Excerpted data:
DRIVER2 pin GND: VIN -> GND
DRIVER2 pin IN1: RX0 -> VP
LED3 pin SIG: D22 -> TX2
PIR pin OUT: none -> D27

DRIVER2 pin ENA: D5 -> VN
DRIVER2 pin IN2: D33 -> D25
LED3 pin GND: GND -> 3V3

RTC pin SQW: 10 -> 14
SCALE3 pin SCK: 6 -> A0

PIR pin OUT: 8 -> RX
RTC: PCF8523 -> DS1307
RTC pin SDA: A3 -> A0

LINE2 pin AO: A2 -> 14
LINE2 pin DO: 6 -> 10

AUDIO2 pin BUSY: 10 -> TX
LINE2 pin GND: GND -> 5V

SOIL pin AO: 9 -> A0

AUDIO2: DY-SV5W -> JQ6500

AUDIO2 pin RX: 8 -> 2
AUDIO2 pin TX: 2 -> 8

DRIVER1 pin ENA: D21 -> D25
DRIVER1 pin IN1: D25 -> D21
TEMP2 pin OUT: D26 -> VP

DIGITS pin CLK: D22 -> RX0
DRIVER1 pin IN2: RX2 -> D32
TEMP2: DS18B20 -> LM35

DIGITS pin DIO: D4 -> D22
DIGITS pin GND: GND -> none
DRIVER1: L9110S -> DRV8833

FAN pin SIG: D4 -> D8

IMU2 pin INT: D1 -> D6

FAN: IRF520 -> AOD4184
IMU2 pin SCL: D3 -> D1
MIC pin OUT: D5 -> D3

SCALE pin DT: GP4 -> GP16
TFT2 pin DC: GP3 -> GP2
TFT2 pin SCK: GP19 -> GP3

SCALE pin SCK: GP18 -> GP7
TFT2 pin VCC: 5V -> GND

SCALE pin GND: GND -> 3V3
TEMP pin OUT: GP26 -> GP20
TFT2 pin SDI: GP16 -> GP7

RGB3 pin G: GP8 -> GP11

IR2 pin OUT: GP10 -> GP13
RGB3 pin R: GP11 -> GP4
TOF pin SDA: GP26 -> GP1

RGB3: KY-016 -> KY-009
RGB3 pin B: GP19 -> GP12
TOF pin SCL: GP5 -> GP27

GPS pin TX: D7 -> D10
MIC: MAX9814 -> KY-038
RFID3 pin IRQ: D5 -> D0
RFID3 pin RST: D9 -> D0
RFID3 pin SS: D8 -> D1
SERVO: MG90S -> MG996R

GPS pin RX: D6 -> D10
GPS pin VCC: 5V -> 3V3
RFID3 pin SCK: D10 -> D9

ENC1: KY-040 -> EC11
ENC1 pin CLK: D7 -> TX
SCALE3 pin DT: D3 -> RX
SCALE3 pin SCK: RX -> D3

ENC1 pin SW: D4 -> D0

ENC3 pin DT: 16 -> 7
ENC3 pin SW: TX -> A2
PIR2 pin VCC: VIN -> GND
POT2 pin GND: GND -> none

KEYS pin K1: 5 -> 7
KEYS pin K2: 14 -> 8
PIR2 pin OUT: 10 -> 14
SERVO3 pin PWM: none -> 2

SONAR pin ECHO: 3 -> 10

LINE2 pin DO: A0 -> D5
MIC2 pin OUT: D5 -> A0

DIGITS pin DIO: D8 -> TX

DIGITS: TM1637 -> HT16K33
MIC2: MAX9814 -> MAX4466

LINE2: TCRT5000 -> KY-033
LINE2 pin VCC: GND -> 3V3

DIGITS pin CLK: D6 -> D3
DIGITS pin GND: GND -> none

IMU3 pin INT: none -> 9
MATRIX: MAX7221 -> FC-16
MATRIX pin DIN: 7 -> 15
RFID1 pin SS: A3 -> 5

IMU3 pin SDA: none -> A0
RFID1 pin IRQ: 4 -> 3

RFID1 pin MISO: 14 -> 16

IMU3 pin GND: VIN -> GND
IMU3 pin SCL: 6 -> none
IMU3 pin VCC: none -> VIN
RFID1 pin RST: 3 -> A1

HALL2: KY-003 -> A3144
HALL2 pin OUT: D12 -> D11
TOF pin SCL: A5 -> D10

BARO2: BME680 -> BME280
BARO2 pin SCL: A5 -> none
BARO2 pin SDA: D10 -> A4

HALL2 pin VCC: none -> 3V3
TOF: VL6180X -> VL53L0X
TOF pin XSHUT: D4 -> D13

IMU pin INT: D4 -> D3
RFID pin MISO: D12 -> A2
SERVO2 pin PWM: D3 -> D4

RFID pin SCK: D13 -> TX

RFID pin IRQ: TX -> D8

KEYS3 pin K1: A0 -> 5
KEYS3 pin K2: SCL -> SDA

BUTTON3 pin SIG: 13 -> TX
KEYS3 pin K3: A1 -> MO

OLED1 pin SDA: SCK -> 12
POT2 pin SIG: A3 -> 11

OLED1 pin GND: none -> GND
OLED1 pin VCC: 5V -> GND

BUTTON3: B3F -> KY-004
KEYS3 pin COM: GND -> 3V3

About this task: Return all the data above, unaltered and complete.

Reply to the task:
DRIVER2 pin GND: VIN -> GND
DRIVER2 pin IN1: RX0 -> VP
LED3 pin SIG: D22 -> TX2
PIR pin OUT: none -> D27

DRIVER2 pin ENA: D5 -> VN
DRIVER2 pin IN2: D33 -> D25
LED3 pin GND: GND -> 3V3

RTC pin SQW: 10 -> 14
SCALE3 pin SCK: 6 -> A0

PIR pin OUT: 8 -> RX
RTC: PCF8523 -> DS1307
RTC pin SDA: A3 -> A0

LINE2 pin AO: A2 -> 14
LINE2 pin DO: 6 -> 10

AUDIO2 pin BUSY: 10 -> TX
LINE2 pin GND: GND -> 5V

SOIL pin AO: 9 -> A0

AUDIO2: DY-SV5W -> JQ6500

AUDIO2 pin RX: 8 -> 2
AUDIO2 pin TX: 2 -> 8

DRIVER1 pin ENA: D21 -> D25
DRIVER1 pin IN1: D25 -> D21
TEMP2 pin OUT: D26 -> VP

DIGITS pin CLK: D22 -> RX0
DRIVER1 pin IN2: RX2 -> D32
TEMP2: DS18B20 -> LM35

DIGITS pin DIO: D4 -> D22
DIGITS pin GND: GND -> none
DRIVER1: L9110S -> DRV8833

FAN pin SIG: D4 -> D8

IMU2 pin INT: D1 -> D6

FAN: IRF520 -> AOD4184
IMU2 pin SCL: D3 -> D1
MIC pin OUT: D5 -> D3

SCALE pin DT: GP4 -> GP16
TFT2 pin DC: GP3 -> GP2
TFT2 pin SCK: GP19 -> GP3

SCALE pin SCK: GP18 -> GP7
TFT2 pin VCC: 5V -> GND

SCALE pin GND: GND -> 3V3
TEMP pin OUT: GP26 -> GP20
TFT2 pin SDI: GP16 -> GP7

RGB3 pin G: GP8 -> GP11

IR2 pin OUT: GP10 -> GP13
RGB3 pin R: GP11 -> GP4
TOF pin SDA: GP26 -> GP1

RGB3: KY-016 -> KY-009
RGB3 pin B: GP19 -> GP12
TOF pin SCL: GP5 -> GP27

GPS pin TX: D7 -> D10
MIC: MAX9814 -> KY-038
RFID3 pin IRQ: D5 -> D0
RFID3 pin RST: D9 -> D0
RFID3 pin SS: D8 -> D1
SERVO: MG90S -> MG996R

GPS pin RX: D6 -> D10
GPS pin VCC: 5V -> 3V3
RFID3 pin SCK: D10 -> D9

ENC1: KY-040 -> EC11
ENC1 pin CLK: D7 -> TX
SCALE3 pin DT: D3 -> RX
SCALE3 pin SCK: RX -> D3

ENC1 pin SW: D4 -> D0

ENC3 pin DT: 16 -> 7
ENC3 pin SW: TX -> A2
PIR2 pin VCC: VIN -> GND
POT2 pin GND: GND -> none

KEYS pin K1: 5 -> 7
KEYS pin K2: 14 -> 8
PIR2 pin OUT: 10 -> 14
SERVO3 pin PWM: none -> 2

SONAR pin ECHO: 3 -> 10

LINE2 pin DO: A0 -> D5
MIC2 pin OUT: D5 -> A0

DIGITS pin DIO: D8 -> TX

DIGITS: TM1637 -> HT16K33
MIC2: MAX9814 -> MAX4466

LINE2: TCRT5000 -> KY-033
LINE2 pin VCC: GND -> 3V3

DIGITS pin CLK: D6 -> D3
DIGITS pin GND: GND -> none

IMU3 pin INT: none -> 9
MATRIX: MAX7221 -> FC-16
MATRIX pin DIN: 7 -> 15
RFID1 pin SS: A3 -> 5

IMU3 pin SDA: none -> A0
RFID1 pin IRQ: 4 -> 3

RFID1 pin MISO: 14 -> 16

IMU3 pin GND: VIN -> GND
IMU3 pin SCL: 6 -> none
IMU3 pin VCC: none -> VIN
RFID1 pin RST: 3 -> A1

HALL2: KY-003 -> A3144
HALL2 pin OUT: D12 -> D11
TOF pin SCL: A5 -> D10

BARO2: BME680 -> BME280
BARO2 pin SCL: A5 -> none
BARO2 pin SDA: D10 -> A4

HALL2 pin VCC: none -> 3V3
TOF: VL6180X -> VL53L0X
TOF pin XSHUT: D4 -> D13

IMU pin INT: D4 -> D3
RFID pin MISO: D12 -> A2
SERVO2 pin PWM: D3 -> D4

RFID pin SCK: D13 -> TX

RFID pin IRQ: TX -> D8

KEYS3 pin K1: A0 -> 5
KEYS3 pin K2: SCL -> SDA

BUTTON3 pin SIG: 13 -> TX
KEYS3 pin K3: A1 -> MO

OLED1 pin SDA: SCK -> 12
POT2 pin SIG: A3 -> 11

OLED1 pin GND: none -> GND
OLED1 pin VCC: 5V -> GND

BUTTON3: B3F -> KY-004
KEYS3 pin COM: GND -> 3V3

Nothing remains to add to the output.